● **TASK TO COMPLETE**: Where the data below shows a picture, leave that picture out and copy the rest exactly.

** RECORDS TO USE follows **

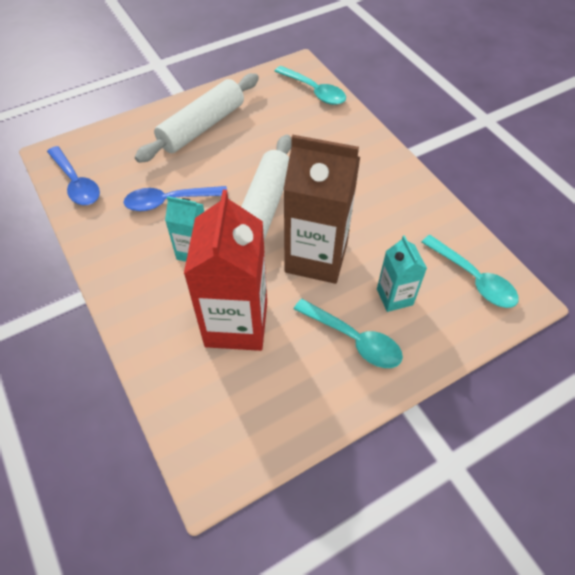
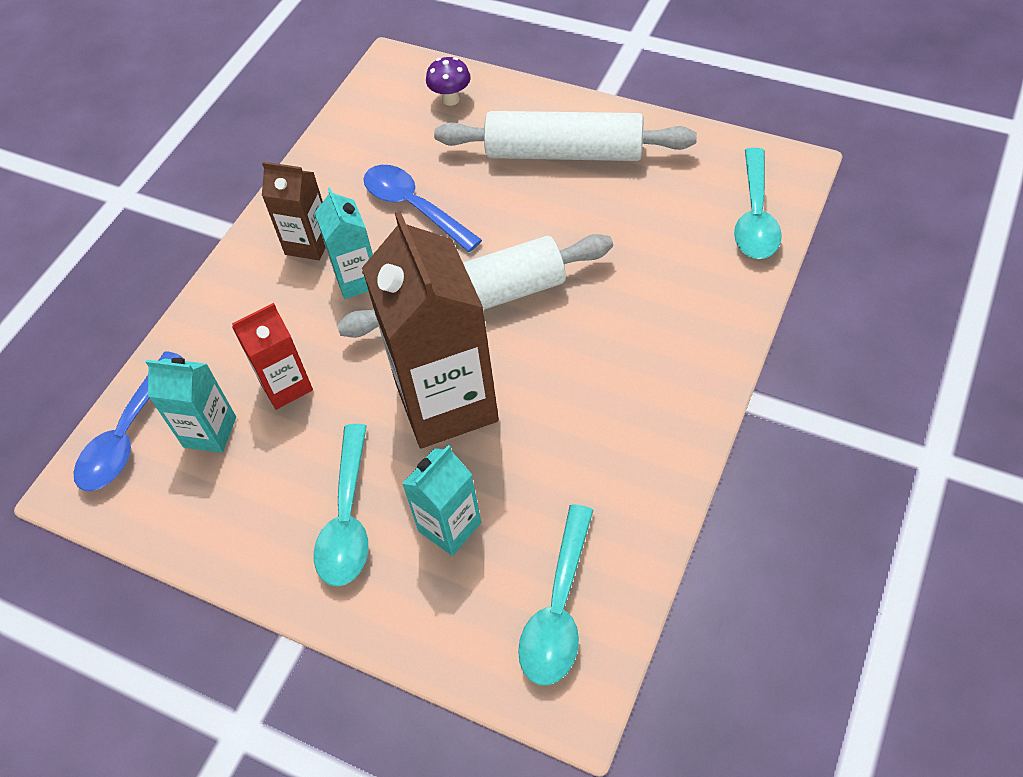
camera: 60 degrees right, 0 degrees up
(76, 183) = (370, 114): blue spoon -> blue spoon (127, 434)
(110, 146) = (451, 99): none -> purple mushroom
(141, 260) = (308, 243): none -> brown carton
(234, 380) = (210, 432): none -> turquoise carton
(236, 324) = (286, 385): red carton -> red carton, size x0.52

** End of RECORDS TO USE **

● **SOLUTION FOR THIS TASK**:
camera: 60 degrees right, 0 degrees up
(76, 183) = (370, 114): blue spoon -> blue spoon (127, 434)
(110, 146) = (451, 99): none -> purple mushroom
(141, 260) = (308, 243): none -> brown carton
(234, 380) = (210, 432): none -> turquoise carton
(236, 324) = (286, 385): red carton -> red carton, size x0.52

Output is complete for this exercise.